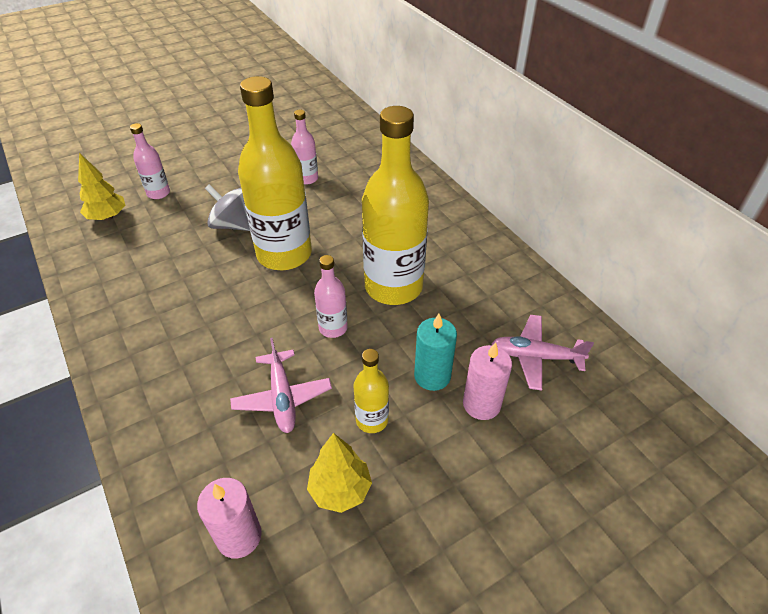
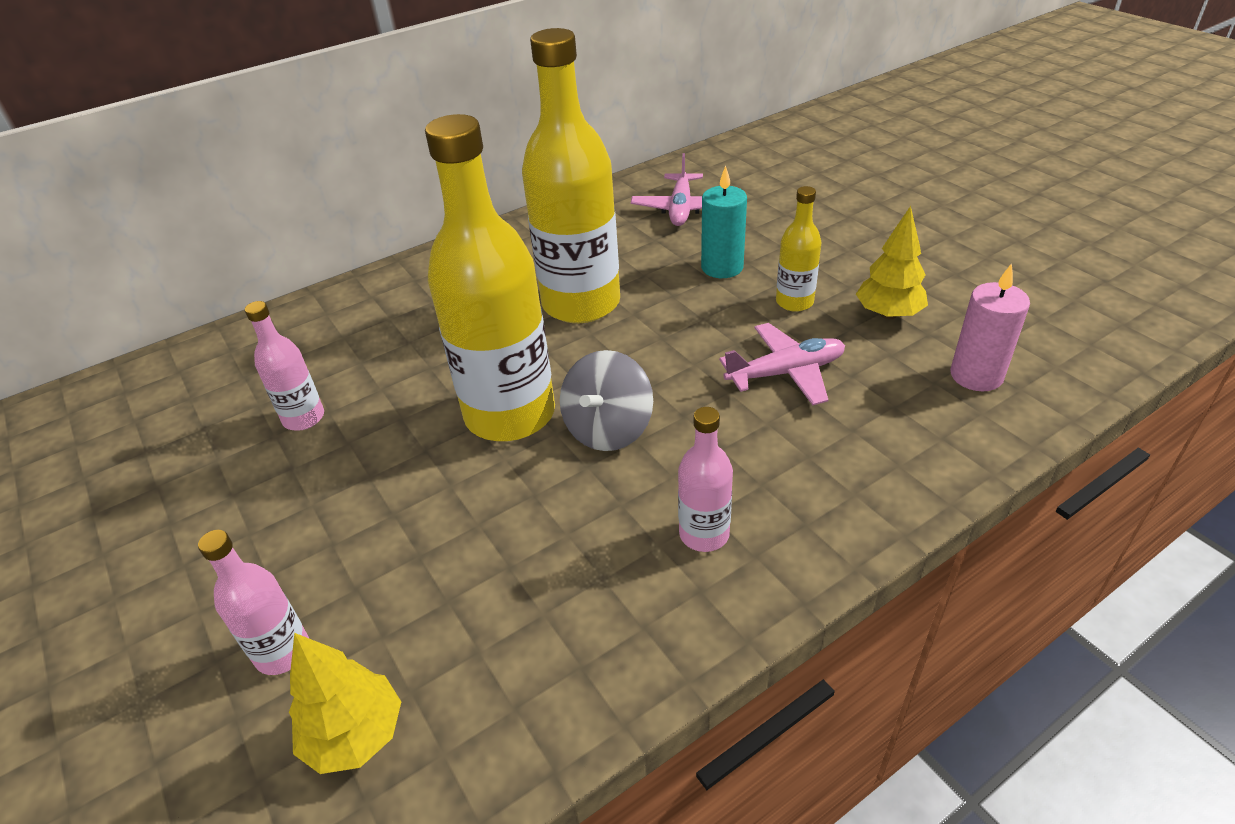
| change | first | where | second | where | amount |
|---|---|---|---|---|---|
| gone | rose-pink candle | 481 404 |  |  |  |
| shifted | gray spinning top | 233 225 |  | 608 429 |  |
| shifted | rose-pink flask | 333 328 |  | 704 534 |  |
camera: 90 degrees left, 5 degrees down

*****

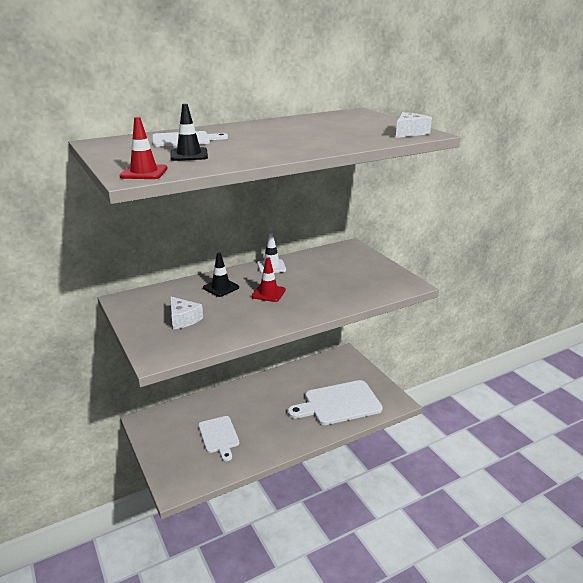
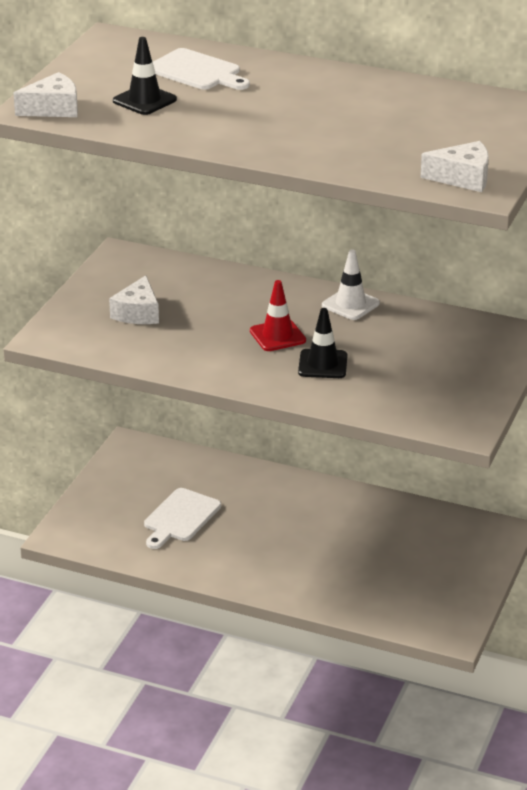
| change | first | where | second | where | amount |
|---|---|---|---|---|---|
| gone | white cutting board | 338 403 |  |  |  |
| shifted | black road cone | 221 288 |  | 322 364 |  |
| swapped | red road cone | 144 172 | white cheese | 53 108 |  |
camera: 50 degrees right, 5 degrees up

*****

● Required work
Set down, unchanged, only those lines above that fall between the line with "swapped | red" and the line with "camera: 50 degrees right, 5 degrees up", the two end lines included.

● Response to the exercise
| swapped | red road cone | 144 172 | white cheese | 53 108 |  |
camera: 50 degrees right, 5 degrees up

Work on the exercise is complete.